(Problem): Search the data below for the line containing "LCD pin GND: GND -> none", then please set down that line and all remaining ones exactly as written.

Task material Start Marker

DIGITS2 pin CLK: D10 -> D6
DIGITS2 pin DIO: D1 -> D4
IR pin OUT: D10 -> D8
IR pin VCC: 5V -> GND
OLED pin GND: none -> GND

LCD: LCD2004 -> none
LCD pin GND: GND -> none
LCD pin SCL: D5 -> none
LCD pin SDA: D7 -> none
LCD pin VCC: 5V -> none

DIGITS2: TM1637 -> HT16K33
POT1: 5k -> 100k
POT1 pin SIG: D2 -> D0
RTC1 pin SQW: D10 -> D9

Task material End Marker

(Response to this task):
LCD pin GND: GND -> none
LCD pin SCL: D5 -> none
LCD pin SDA: D7 -> none
LCD pin VCC: 5V -> none

DIGITS2: TM1637 -> HT16K33
POT1: 5k -> 100k
POT1 pin SIG: D2 -> D0
RTC1 pin SQW: D10 -> D9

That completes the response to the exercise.